--- Input data Enclosed Below ---

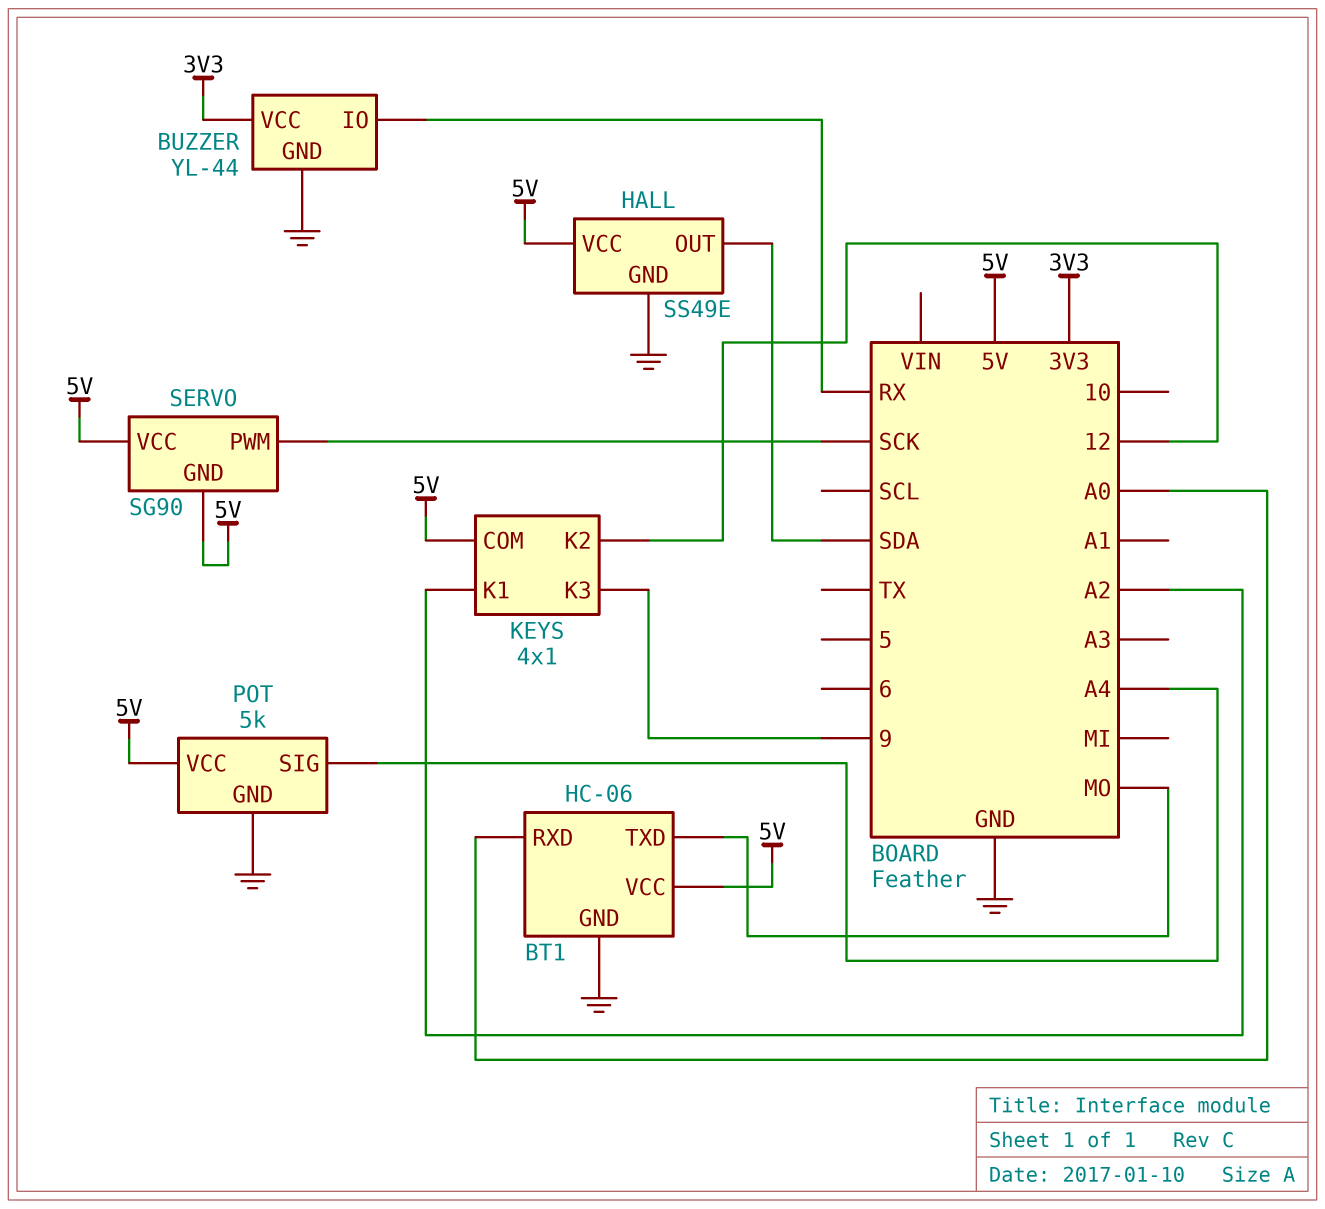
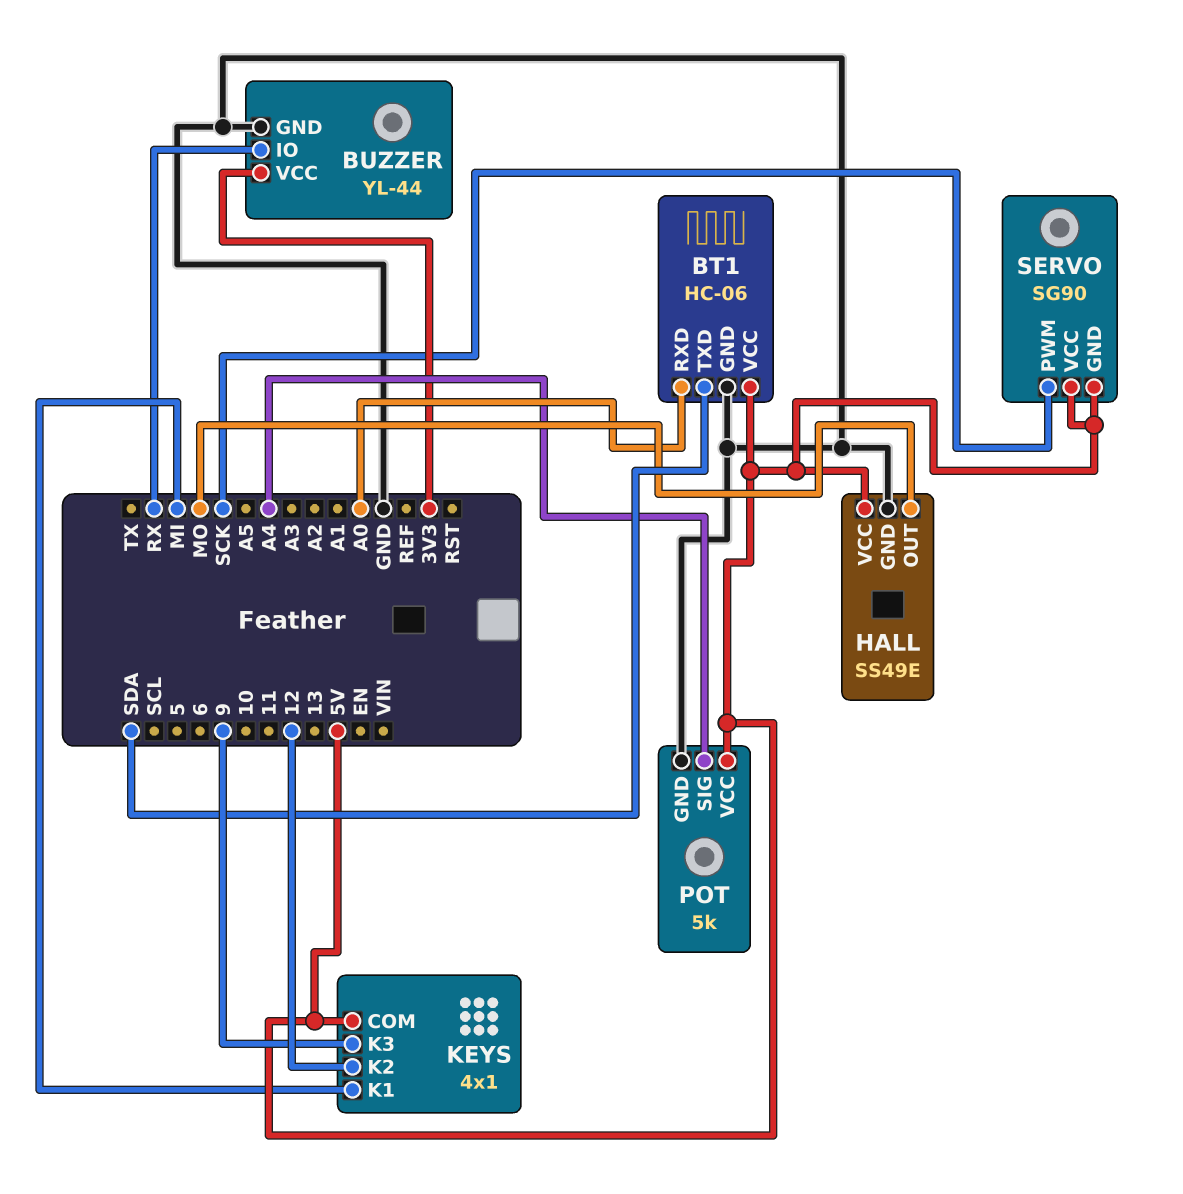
BT1 pin TXD: MO -> SDA
HALL pin OUT: SDA -> MO
KEYS pin K1: A2 -> MI

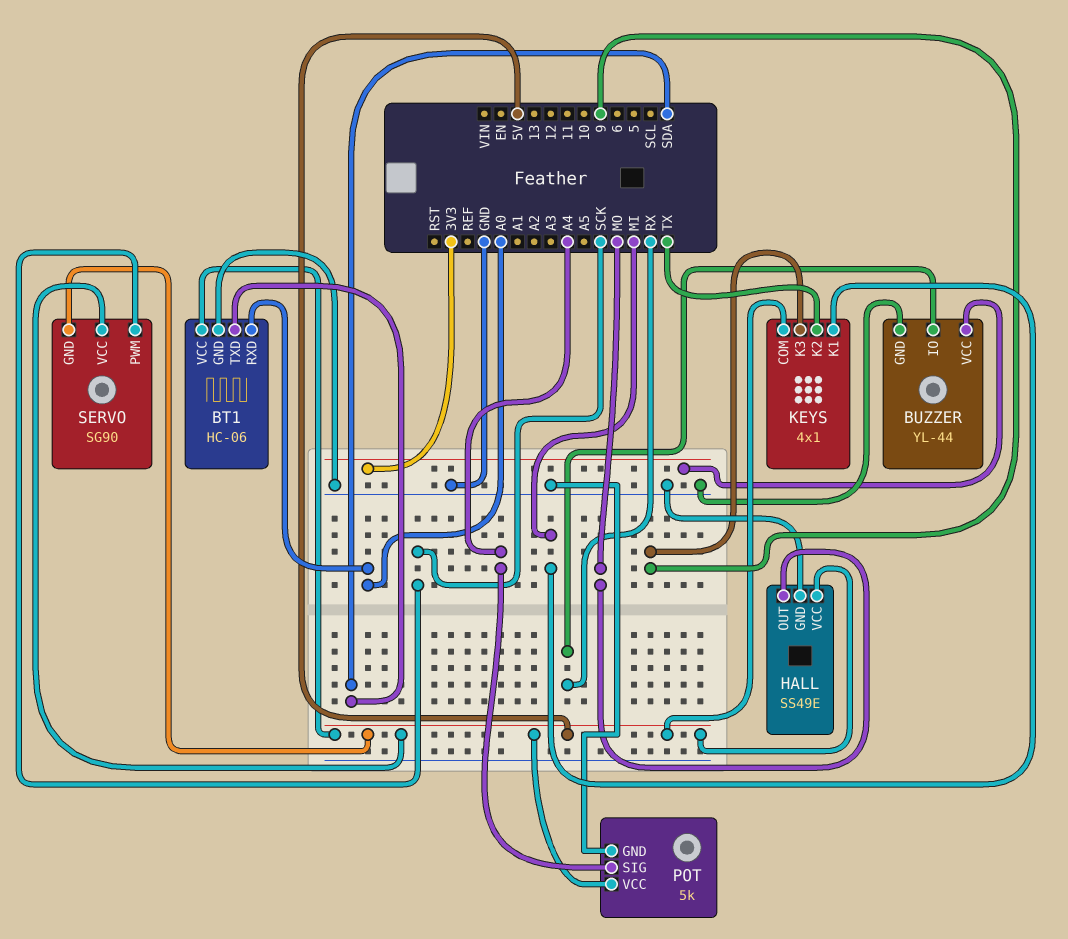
KEYS pin K2: 12 -> TX

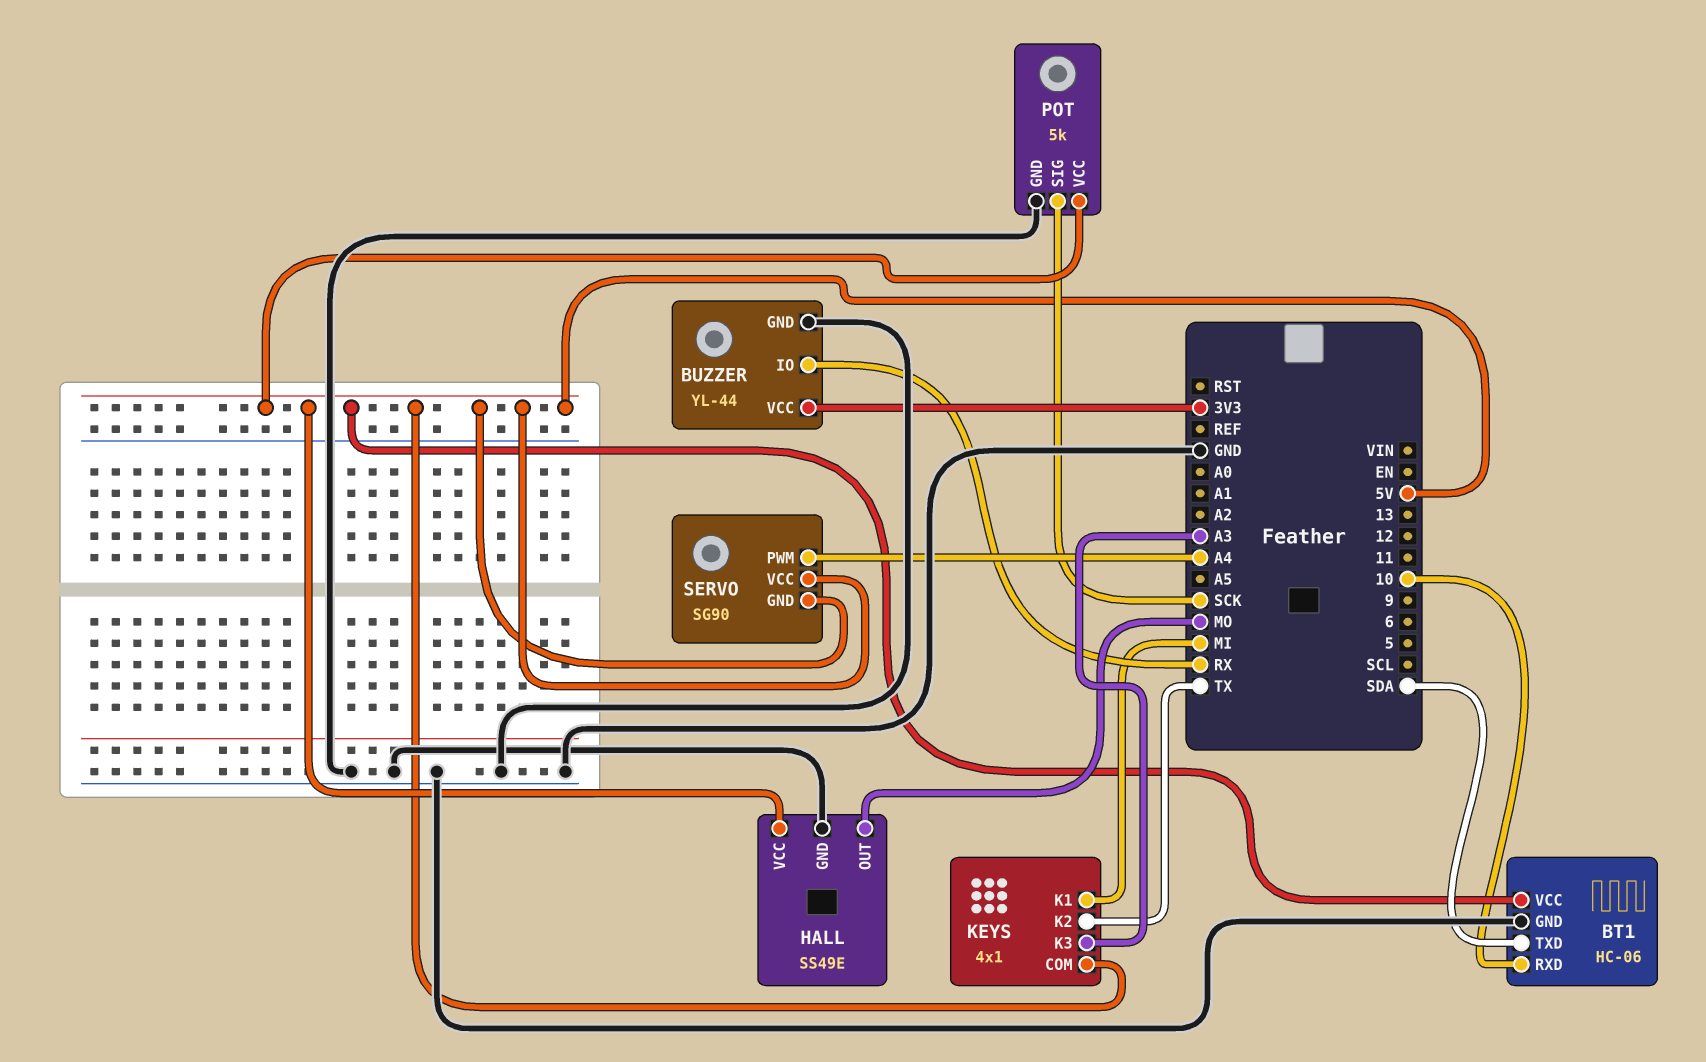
BT1 pin RXD: A0 -> 10
KEYS pin K3: 9 -> A3
POT pin SIG: A4 -> SCK
SERVO pin PWM: SCK -> A4

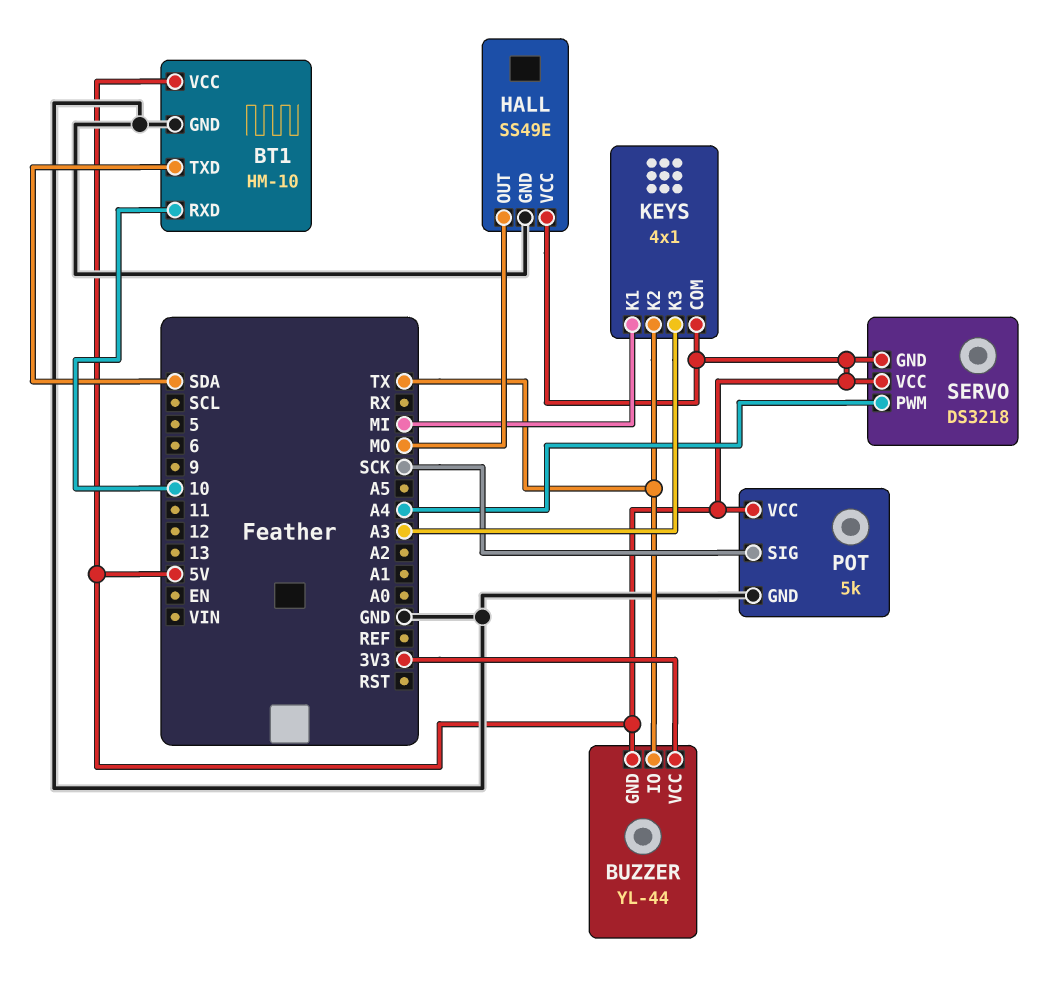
BT1: HC-06 -> HM-10
BUZZER pin GND: GND -> 5V
BUZZER pin IO: RX -> TX
SERVO: SG90 -> DS3218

--- End of Enclosed Input data ---

## Assignment
No pictures belong in the copy. Repeat the listing above exactly.

## Answer space
BT1 pin TXD: MO -> SDA
HALL pin OUT: SDA -> MO
KEYS pin K1: A2 -> MI

KEYS pin K2: 12 -> TX

BT1 pin RXD: A0 -> 10
KEYS pin K3: 9 -> A3
POT pin SIG: A4 -> SCK
SERVO pin PWM: SCK -> A4

BT1: HC-06 -> HM-10
BUZZER pin GND: GND -> 5V
BUZZER pin IO: RX -> TX
SERVO: SG90 -> DS3218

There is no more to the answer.